Exercise - Nothing outside the range is wanted. Repeat exactly the lines below from the one with "D2: schottky BAT54 (A SIG2, K GND) -> none" through the one with "R3: none -> 22k (5V, SIG3)".

Data section -
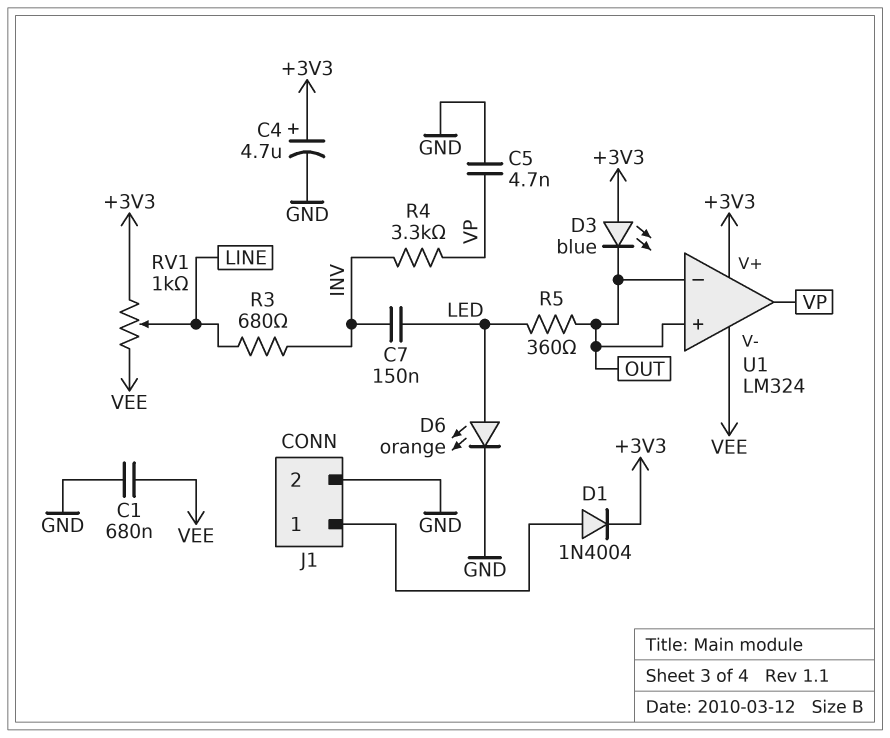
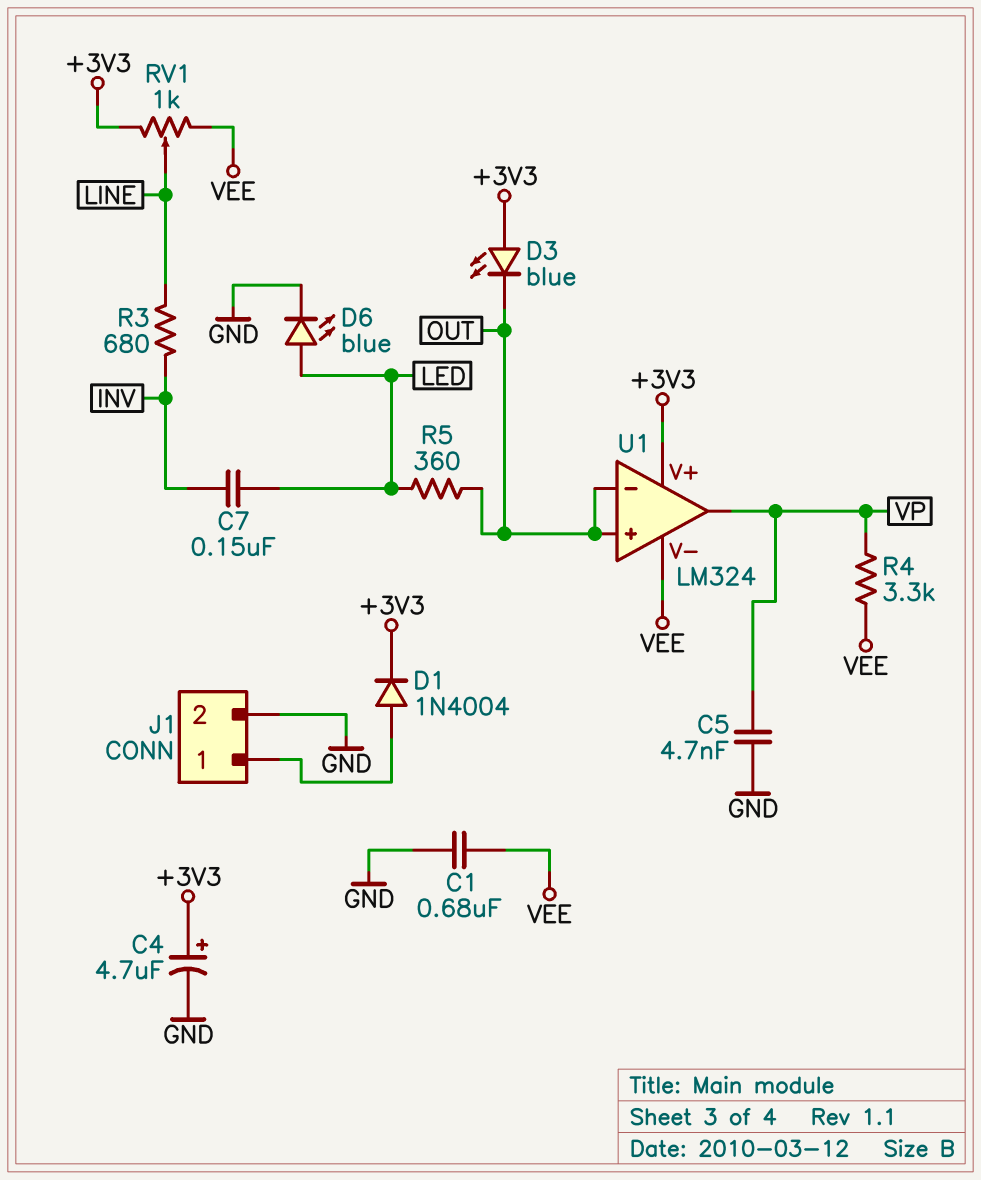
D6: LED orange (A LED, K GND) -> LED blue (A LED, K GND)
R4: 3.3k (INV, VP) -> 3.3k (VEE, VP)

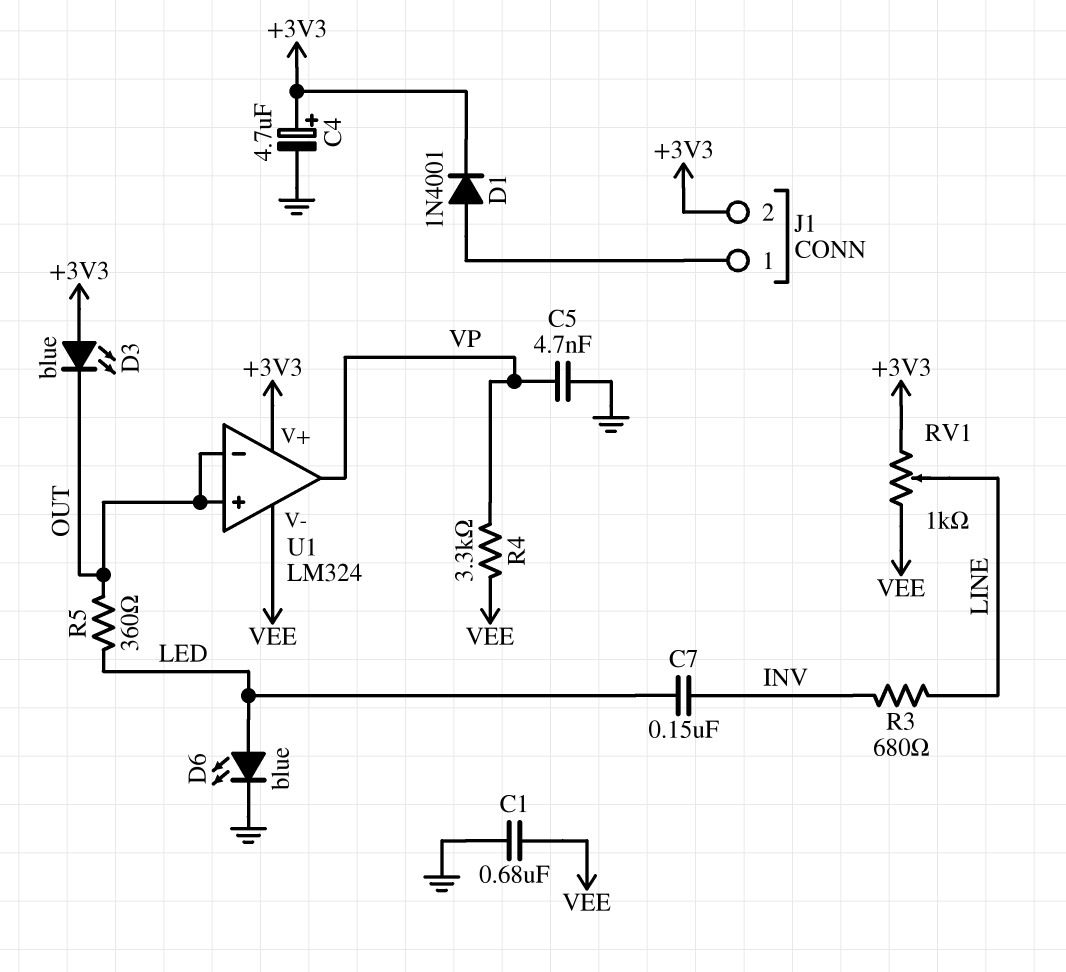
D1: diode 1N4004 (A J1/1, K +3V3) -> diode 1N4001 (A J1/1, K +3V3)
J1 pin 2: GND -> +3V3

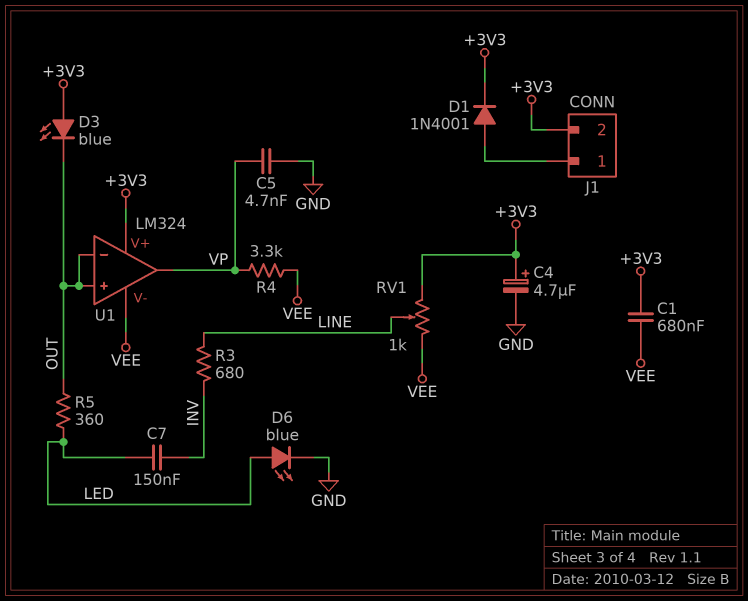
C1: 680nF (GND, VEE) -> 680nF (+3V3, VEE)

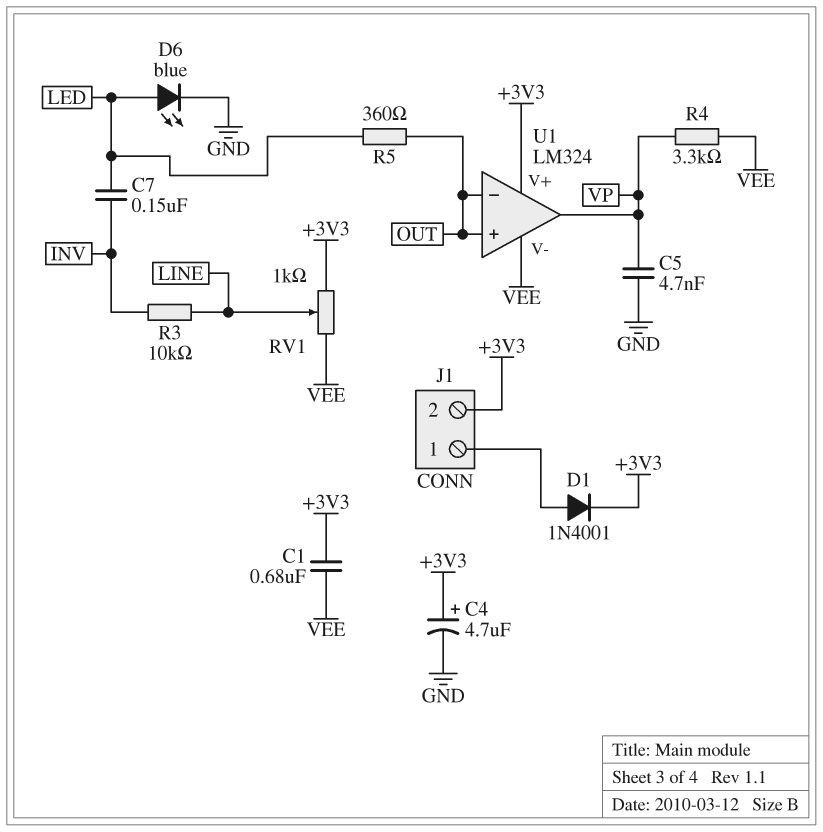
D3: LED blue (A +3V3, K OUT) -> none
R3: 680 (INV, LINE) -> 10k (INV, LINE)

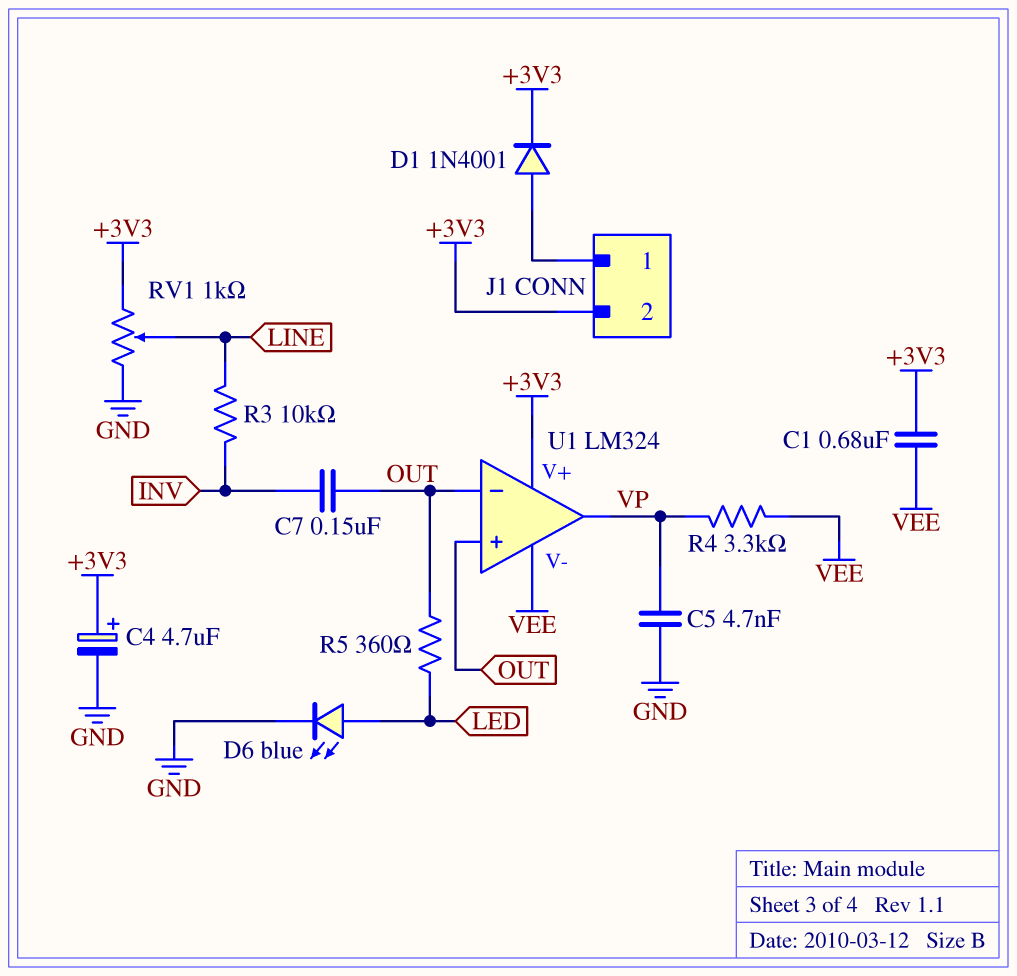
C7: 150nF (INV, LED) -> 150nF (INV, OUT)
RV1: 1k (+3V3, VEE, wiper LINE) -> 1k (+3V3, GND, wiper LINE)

...

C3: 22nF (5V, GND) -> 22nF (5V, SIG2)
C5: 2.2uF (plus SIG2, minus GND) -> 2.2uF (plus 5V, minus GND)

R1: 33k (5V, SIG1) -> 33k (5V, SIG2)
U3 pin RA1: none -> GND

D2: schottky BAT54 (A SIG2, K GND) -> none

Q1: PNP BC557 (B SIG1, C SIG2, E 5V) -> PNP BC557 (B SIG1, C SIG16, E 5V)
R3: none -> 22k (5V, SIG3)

==

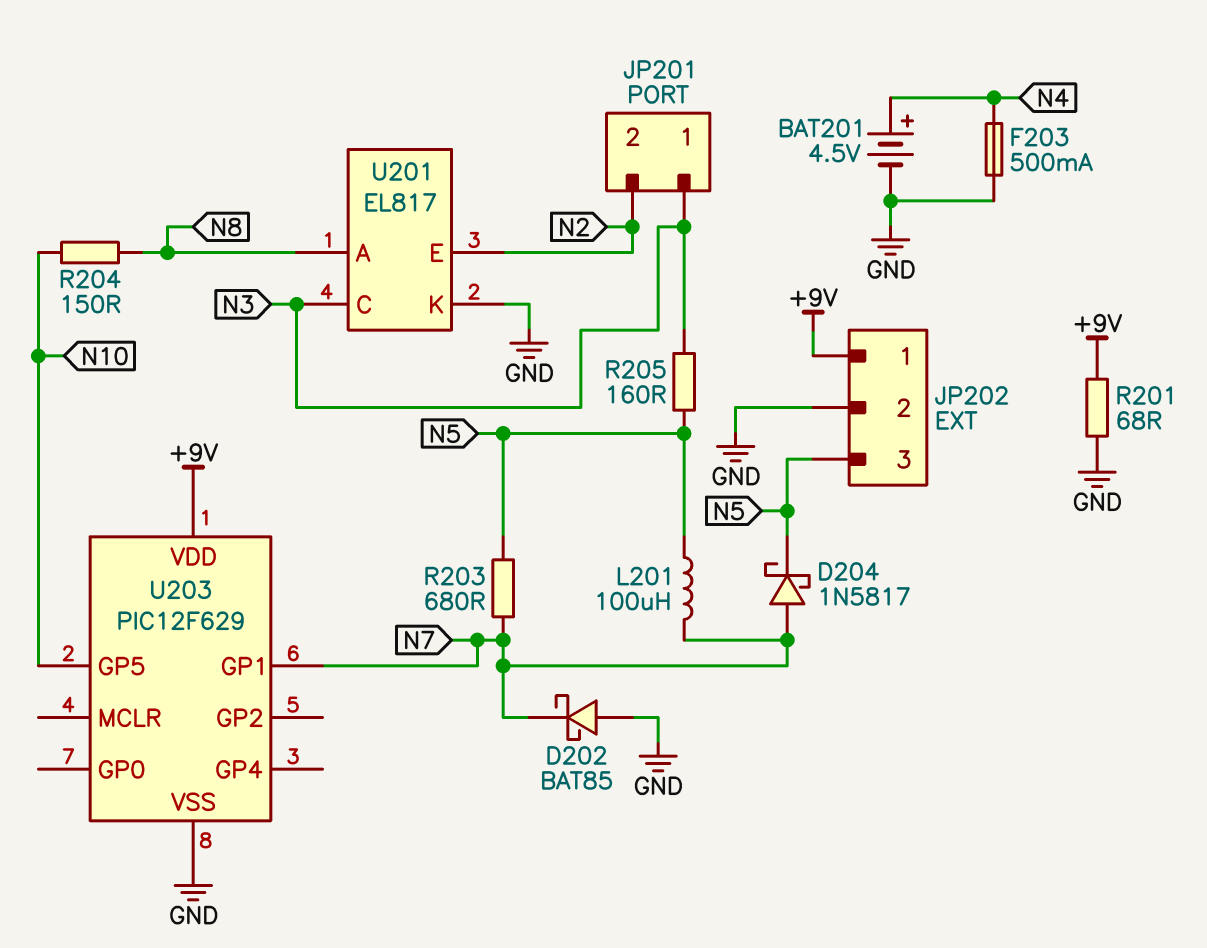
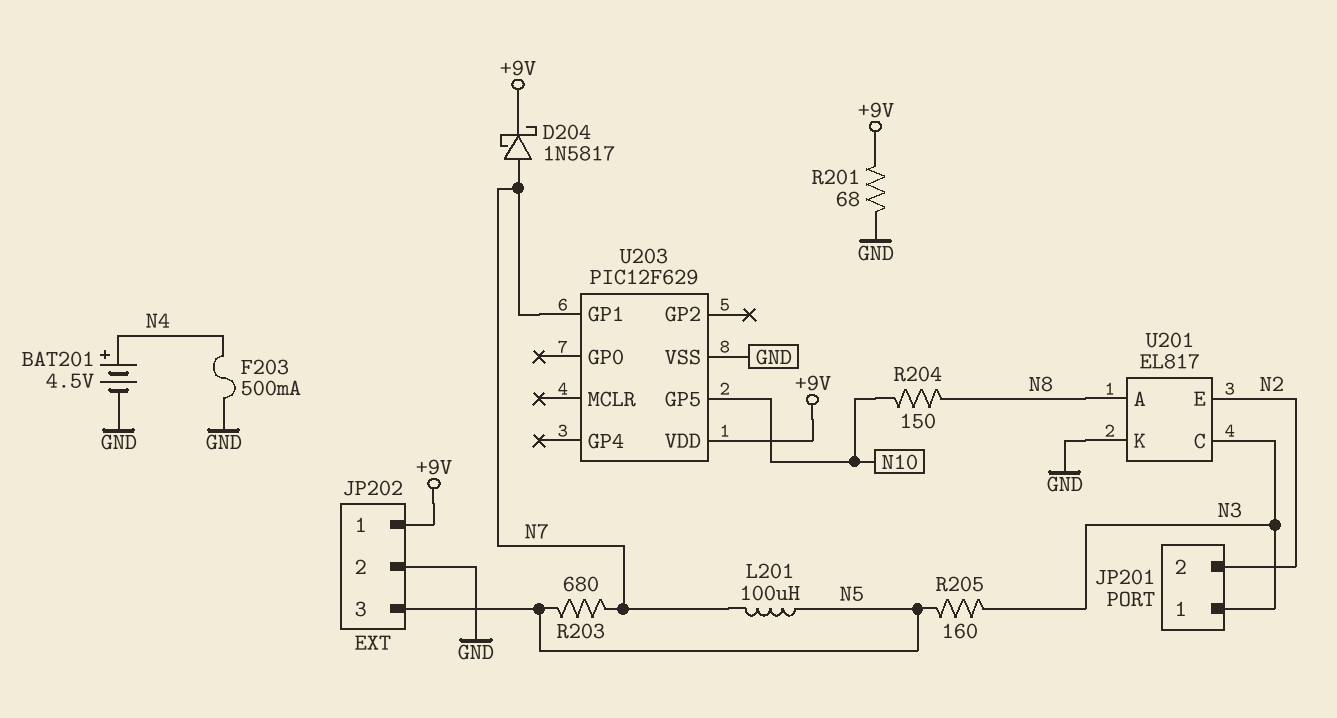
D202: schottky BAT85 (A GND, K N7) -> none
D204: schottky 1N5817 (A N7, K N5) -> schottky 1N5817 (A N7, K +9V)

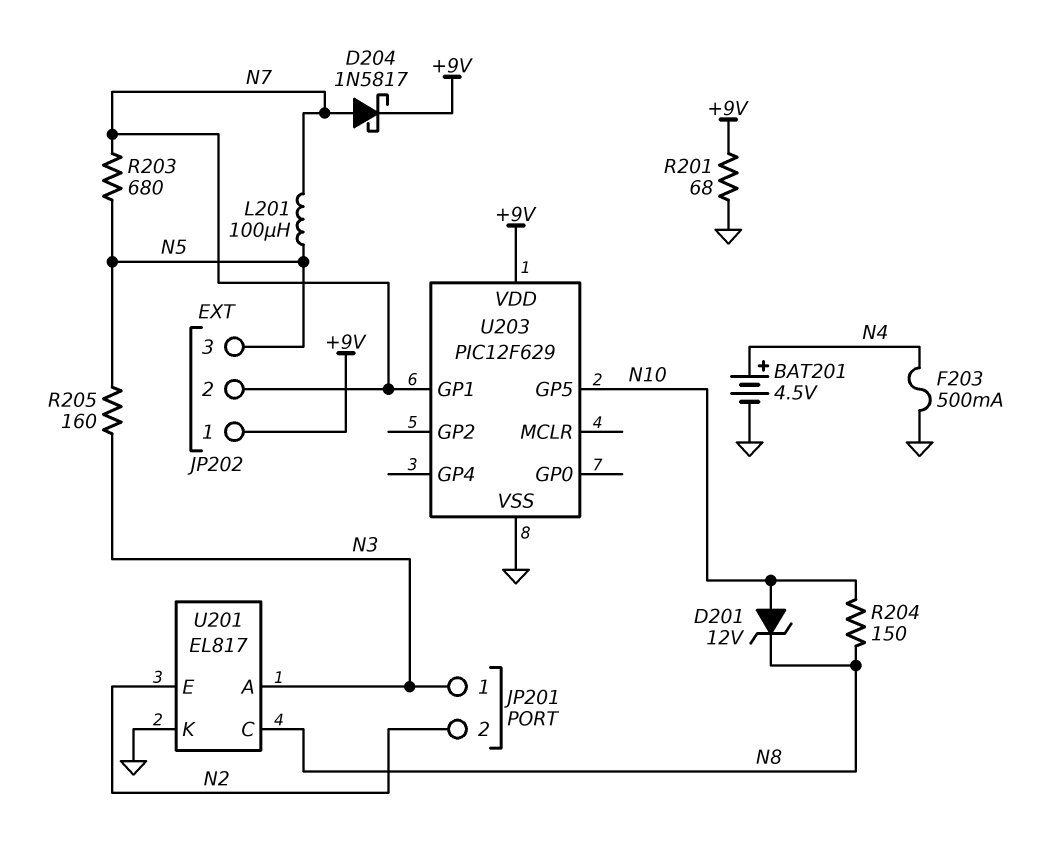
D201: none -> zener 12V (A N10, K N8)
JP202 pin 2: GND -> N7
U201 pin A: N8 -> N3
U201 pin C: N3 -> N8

Your solution -
D2: schottky BAT54 (A SIG2, K GND) -> none

Q1: PNP BC557 (B SIG1, C SIG2, E 5V) -> PNP BC557 (B SIG1, C SIG16, E 5V)
R3: none -> 22k (5V, SIG3)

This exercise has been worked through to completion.